* **GOAL OF THE EXERCISE**
Give the entries below again, word for word, and leave out the images.

* **PROVIDED ENTRIES**
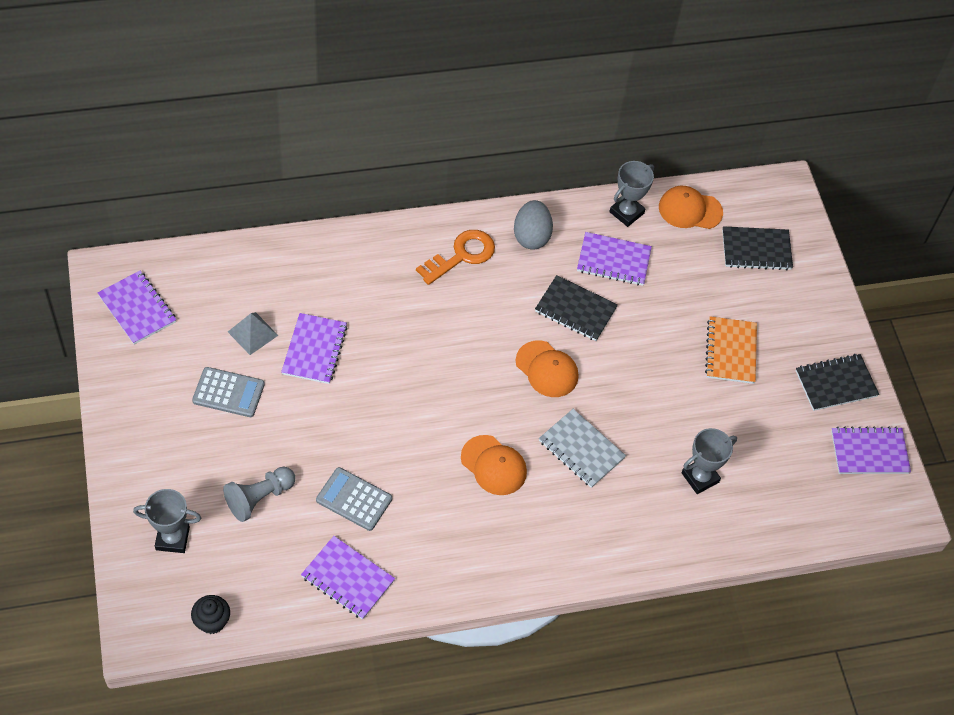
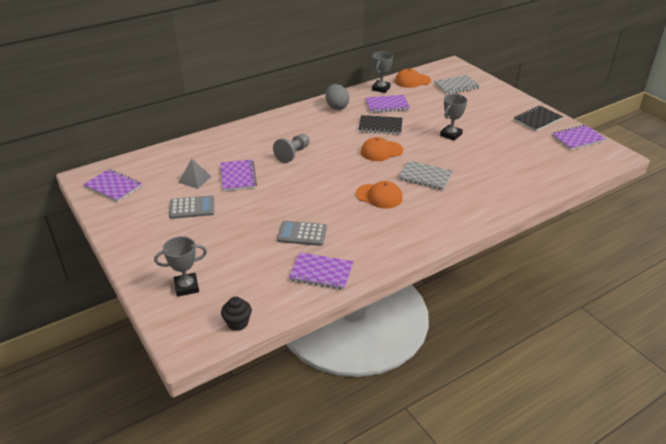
camera: 15 degrees left, 20 degrees down
(259, 498) = (238, 250): grey pawn -> grey pawn (293, 154)
(462, 255) = (303, 121): orange key -> none
(547, 369) = (381, 151): orange cap -> orange cap turned 135 degrees clockwise
(700, 477) = (499, 170): grey trophy -> grey trophy (451, 135)
(731, 351) = (474, 121): orange notebook -> none
(756, 250) = (456, 86): black notebook -> grey notebook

* **SOLUTION TO THIS EXERCISE**
camera: 15 degrees left, 20 degrees down
(259, 498) = (238, 250): grey pawn -> grey pawn (293, 154)
(462, 255) = (303, 121): orange key -> none
(547, 369) = (381, 151): orange cap -> orange cap turned 135 degrees clockwise
(700, 477) = (499, 170): grey trophy -> grey trophy (451, 135)
(731, 351) = (474, 121): orange notebook -> none
(756, 250) = (456, 86): black notebook -> grey notebook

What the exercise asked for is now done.